Exercise brief: Show every line in the material below in which the string "rubber" appears.

....................

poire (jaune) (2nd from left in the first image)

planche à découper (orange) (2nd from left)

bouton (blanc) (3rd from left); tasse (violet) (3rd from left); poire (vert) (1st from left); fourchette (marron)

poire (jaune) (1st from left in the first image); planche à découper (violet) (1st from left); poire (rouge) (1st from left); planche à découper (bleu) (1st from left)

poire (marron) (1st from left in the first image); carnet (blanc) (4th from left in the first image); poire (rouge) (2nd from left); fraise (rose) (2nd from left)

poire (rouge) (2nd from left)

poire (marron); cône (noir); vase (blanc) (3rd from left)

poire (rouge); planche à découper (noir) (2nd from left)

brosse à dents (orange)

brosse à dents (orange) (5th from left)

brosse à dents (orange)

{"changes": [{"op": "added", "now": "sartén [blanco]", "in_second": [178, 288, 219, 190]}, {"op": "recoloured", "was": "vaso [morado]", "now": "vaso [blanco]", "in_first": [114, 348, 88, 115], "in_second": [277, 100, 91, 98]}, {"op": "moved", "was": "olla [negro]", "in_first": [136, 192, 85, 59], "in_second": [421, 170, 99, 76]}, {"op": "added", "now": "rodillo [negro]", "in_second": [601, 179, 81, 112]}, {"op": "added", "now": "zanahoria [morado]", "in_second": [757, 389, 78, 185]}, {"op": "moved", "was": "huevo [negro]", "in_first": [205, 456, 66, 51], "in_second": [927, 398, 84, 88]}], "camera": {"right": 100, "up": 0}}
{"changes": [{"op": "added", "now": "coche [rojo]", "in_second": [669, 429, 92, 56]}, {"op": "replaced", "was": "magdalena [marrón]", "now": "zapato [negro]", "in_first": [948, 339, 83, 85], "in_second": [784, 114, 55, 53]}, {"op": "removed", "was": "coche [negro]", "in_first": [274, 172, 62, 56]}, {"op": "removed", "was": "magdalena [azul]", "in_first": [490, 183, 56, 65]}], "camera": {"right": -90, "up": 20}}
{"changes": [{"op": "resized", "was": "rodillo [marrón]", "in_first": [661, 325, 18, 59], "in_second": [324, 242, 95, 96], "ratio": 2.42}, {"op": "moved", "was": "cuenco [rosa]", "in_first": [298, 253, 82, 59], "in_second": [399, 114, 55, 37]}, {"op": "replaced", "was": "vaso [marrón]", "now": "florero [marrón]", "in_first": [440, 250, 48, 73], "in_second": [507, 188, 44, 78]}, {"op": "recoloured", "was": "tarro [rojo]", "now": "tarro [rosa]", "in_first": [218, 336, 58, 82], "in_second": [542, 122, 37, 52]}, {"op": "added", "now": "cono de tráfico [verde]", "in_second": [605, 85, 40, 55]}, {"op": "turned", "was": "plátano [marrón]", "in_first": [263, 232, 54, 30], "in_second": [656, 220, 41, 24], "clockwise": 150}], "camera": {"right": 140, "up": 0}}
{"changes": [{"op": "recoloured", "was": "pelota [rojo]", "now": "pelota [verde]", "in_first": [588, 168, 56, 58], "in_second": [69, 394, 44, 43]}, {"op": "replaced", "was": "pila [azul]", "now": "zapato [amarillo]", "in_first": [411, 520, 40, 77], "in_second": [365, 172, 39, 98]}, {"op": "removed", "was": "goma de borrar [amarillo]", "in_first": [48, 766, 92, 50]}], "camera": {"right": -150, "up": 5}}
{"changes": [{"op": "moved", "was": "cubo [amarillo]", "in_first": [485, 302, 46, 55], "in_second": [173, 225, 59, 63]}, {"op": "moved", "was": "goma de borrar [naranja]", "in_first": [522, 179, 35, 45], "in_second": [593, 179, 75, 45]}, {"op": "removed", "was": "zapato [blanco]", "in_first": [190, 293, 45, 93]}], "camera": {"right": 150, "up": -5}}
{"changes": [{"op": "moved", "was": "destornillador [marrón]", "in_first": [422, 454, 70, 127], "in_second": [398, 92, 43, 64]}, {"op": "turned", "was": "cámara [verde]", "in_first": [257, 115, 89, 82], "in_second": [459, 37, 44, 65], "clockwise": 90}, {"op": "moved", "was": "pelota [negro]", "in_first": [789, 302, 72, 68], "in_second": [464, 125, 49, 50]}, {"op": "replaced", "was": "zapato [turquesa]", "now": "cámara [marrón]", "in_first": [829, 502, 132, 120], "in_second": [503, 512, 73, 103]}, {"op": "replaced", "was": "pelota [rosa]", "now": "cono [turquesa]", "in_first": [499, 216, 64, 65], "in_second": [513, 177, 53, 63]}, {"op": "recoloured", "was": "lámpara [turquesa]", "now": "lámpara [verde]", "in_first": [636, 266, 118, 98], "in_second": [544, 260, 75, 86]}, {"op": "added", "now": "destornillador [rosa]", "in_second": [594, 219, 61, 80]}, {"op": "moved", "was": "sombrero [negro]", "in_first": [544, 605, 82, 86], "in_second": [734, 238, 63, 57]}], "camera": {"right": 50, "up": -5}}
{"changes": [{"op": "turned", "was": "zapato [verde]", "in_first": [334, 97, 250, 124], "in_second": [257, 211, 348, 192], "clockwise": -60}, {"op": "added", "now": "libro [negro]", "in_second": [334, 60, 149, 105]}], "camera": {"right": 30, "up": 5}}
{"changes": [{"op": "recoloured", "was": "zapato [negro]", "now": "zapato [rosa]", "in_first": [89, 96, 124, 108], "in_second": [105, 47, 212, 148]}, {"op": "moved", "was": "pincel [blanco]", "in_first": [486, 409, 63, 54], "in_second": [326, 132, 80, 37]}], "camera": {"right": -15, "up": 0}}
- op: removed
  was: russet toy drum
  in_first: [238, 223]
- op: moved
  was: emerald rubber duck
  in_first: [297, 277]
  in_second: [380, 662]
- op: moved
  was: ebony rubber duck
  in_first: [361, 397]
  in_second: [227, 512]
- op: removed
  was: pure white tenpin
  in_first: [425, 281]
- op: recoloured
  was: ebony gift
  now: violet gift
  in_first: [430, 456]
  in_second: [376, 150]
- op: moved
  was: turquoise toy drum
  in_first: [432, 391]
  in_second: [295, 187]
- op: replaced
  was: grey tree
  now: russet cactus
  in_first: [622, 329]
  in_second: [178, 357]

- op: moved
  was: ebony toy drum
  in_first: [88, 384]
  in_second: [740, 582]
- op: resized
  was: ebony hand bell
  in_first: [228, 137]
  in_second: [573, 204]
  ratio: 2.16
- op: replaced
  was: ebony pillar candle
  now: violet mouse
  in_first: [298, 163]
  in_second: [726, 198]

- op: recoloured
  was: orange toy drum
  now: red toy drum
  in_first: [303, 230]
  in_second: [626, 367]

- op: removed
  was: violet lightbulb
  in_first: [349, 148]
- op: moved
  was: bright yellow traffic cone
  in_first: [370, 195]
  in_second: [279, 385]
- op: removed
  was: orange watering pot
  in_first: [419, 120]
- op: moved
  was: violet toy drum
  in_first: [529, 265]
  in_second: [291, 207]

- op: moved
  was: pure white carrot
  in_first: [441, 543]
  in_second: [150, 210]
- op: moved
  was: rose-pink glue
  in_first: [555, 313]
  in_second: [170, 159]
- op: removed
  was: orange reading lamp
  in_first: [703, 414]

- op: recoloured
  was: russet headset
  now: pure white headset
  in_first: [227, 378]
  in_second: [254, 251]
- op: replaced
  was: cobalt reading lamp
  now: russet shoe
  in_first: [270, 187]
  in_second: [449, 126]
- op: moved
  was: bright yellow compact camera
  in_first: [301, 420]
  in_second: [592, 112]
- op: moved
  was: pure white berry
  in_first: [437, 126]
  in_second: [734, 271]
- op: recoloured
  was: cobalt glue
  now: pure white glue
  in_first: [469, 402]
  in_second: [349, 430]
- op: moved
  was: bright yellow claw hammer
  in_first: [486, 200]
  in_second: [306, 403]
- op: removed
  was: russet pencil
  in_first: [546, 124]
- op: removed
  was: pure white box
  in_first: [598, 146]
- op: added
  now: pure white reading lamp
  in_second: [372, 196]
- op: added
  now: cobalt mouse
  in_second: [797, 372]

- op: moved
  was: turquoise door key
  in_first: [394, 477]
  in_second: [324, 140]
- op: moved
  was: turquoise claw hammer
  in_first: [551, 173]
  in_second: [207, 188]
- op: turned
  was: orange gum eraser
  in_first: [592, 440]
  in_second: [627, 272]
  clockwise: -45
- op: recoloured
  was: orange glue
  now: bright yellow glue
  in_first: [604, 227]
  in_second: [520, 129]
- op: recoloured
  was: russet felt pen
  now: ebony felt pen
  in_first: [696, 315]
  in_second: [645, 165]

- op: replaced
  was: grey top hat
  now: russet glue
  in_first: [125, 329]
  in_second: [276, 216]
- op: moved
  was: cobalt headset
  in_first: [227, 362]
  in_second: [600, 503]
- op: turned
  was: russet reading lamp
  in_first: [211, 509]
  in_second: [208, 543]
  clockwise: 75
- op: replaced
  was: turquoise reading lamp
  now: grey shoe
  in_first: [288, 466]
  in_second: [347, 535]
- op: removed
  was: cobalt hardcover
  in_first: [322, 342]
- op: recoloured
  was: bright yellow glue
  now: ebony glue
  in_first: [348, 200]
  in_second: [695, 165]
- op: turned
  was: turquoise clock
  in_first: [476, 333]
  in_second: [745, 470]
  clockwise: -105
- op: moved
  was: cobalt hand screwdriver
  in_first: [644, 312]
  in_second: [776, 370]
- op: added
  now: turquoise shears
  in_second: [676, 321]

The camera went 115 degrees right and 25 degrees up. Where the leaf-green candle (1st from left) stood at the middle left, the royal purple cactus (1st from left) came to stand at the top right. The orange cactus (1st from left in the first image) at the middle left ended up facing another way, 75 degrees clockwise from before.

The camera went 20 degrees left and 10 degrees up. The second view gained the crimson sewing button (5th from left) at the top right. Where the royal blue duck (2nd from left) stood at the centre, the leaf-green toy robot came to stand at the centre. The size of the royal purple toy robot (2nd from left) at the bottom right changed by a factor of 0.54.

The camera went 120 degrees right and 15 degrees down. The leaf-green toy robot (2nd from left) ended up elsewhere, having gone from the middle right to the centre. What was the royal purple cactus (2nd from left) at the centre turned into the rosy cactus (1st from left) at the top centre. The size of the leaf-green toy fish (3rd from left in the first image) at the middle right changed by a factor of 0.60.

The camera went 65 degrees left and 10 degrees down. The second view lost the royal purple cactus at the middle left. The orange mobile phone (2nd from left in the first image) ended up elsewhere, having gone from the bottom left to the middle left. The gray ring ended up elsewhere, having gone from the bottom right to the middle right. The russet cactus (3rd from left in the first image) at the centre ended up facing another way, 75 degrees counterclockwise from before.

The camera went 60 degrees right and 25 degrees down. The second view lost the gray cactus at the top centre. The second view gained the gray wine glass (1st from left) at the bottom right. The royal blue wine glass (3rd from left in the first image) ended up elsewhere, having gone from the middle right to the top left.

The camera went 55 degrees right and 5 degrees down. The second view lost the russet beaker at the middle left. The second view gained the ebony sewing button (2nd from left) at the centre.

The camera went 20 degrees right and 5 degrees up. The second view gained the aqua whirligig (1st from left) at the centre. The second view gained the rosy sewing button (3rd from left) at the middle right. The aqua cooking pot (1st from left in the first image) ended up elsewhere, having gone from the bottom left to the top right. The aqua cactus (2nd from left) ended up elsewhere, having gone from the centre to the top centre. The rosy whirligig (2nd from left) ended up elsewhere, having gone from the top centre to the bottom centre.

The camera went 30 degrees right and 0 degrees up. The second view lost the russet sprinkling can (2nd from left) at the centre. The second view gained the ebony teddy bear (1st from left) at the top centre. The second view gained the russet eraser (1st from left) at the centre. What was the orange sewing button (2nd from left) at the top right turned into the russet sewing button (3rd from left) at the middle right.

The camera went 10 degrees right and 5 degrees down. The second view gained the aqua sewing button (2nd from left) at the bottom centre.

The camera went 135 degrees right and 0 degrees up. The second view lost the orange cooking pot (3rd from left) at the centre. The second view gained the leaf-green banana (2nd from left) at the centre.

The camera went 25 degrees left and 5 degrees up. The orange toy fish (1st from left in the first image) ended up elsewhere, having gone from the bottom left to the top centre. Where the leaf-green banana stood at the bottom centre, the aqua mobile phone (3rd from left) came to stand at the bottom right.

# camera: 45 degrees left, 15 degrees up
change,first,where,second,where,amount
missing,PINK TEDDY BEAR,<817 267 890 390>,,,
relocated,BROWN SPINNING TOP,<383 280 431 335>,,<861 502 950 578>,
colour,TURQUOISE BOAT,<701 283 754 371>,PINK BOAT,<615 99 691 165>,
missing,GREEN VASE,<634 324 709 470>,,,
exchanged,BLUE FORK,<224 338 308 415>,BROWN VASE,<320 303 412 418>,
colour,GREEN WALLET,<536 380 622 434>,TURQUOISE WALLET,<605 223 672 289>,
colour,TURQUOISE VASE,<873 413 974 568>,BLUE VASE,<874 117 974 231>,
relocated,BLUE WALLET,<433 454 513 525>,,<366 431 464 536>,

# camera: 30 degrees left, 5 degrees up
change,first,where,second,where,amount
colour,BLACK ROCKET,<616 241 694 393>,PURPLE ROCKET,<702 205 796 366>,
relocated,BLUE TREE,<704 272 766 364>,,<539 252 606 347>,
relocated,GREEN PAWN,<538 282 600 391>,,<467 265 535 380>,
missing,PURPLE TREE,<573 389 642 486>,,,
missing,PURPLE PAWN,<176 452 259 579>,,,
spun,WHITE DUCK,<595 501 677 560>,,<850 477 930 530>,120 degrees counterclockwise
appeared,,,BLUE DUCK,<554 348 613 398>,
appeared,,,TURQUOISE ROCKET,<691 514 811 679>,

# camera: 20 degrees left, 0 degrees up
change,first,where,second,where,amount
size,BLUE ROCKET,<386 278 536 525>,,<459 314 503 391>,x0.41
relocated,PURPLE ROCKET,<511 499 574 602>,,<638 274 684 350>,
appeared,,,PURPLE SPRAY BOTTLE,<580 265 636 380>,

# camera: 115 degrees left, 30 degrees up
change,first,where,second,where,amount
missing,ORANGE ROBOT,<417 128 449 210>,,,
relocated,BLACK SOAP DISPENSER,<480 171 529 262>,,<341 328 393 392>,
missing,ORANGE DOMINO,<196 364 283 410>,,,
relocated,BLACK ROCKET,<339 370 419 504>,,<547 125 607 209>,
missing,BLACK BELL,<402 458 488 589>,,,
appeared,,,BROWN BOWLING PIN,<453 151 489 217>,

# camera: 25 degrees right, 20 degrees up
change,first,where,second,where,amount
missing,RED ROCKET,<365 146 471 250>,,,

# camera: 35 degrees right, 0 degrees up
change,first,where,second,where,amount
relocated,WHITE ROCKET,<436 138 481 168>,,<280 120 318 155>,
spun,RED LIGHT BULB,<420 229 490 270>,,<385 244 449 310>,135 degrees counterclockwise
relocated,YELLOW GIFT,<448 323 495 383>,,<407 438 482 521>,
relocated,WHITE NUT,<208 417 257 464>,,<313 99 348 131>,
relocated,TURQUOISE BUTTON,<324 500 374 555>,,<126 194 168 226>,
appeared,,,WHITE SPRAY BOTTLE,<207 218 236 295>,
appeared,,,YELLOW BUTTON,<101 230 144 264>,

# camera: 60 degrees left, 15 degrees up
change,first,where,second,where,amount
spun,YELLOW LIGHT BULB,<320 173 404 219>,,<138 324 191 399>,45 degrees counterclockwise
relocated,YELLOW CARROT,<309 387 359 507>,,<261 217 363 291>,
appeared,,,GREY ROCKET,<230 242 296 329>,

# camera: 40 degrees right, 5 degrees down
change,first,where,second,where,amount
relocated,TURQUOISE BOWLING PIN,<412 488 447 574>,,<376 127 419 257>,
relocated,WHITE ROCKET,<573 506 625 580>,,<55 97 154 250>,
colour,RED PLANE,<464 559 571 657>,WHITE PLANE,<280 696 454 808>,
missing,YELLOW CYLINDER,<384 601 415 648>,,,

....................

Answer:
  was: emerald rubber duck
  was: ebony rubber duck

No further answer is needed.